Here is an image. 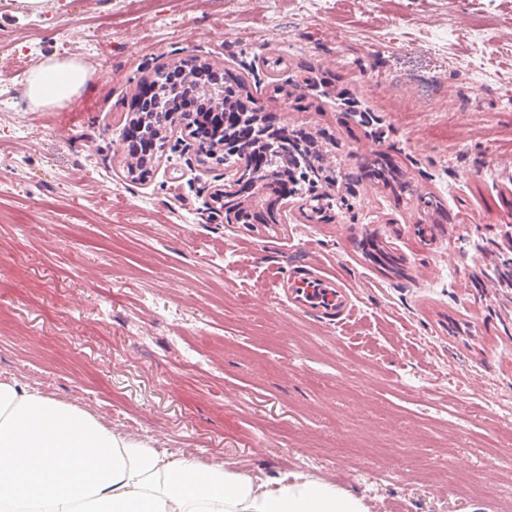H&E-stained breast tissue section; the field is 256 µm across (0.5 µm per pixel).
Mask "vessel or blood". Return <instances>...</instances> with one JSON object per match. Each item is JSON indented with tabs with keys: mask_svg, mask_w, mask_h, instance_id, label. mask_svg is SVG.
<instances>
[{
	"mask_svg": "<svg viewBox=\"0 0 512 512\" xmlns=\"http://www.w3.org/2000/svg\"><path fill=\"white\" fill-rule=\"evenodd\" d=\"M282 288L289 309L326 321H336L350 310L351 289L320 275L315 265L287 272Z\"/></svg>",
	"mask_w": 512,
	"mask_h": 512,
	"instance_id": "vessel-or-blood-1",
	"label": "vessel or blood"
}]
</instances>
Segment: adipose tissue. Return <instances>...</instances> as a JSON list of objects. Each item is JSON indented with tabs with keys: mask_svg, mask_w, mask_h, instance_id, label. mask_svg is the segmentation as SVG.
<instances>
[{
	"mask_svg": "<svg viewBox=\"0 0 512 512\" xmlns=\"http://www.w3.org/2000/svg\"><path fill=\"white\" fill-rule=\"evenodd\" d=\"M90 79L72 61L33 69L26 95L52 106ZM0 512H364L360 499L291 474L269 490L190 459L164 460L76 406L0 381Z\"/></svg>",
	"mask_w": 512,
	"mask_h": 512,
	"instance_id": "ef3b65f1",
	"label": "adipose tissue"
}]
</instances>
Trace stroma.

● **Given exercise**: Return exactly the lines from the one containing "mask_svg is SVG." to the last line of the data, and nothing more.

● **Correct answer**:
Mask "vessel or blood". Return <instances>...</instances> with one JSON object per match. Each item is JSON indented with tabs with keys: mask_svg, mask_w, mask_h, instance_id, label. mask_svg is SVG.
<instances>
[{
	"mask_svg": "<svg viewBox=\"0 0 512 512\" xmlns=\"http://www.w3.org/2000/svg\"><path fill=\"white\" fill-rule=\"evenodd\" d=\"M282 288L289 309L326 321H336L350 310L351 289L320 275L315 265L287 272Z\"/></svg>",
	"mask_w": 512,
	"mask_h": 512,
	"instance_id": "vessel-or-blood-1",
	"label": "vessel or blood"
}]
</instances>
Segment: adipose tissue. Return <instances>...</instances> as a JSON list of objects. Each item is JSON indented with tabs with keys: mask_svg, mask_w, mask_h, instance_id, label. mask_svg is the segmentation as SVG.
<instances>
[{
	"mask_svg": "<svg viewBox=\"0 0 512 512\" xmlns=\"http://www.w3.org/2000/svg\"><path fill=\"white\" fill-rule=\"evenodd\" d=\"M90 79L72 61L33 69L26 95L52 106ZM0 512H364L360 499L291 474L269 490L190 459L164 460L76 406L0 381Z\"/></svg>",
	"mask_w": 512,
	"mask_h": 512,
	"instance_id": "ef3b65f1",
	"label": "adipose tissue"
}]
</instances>
Trace stroma.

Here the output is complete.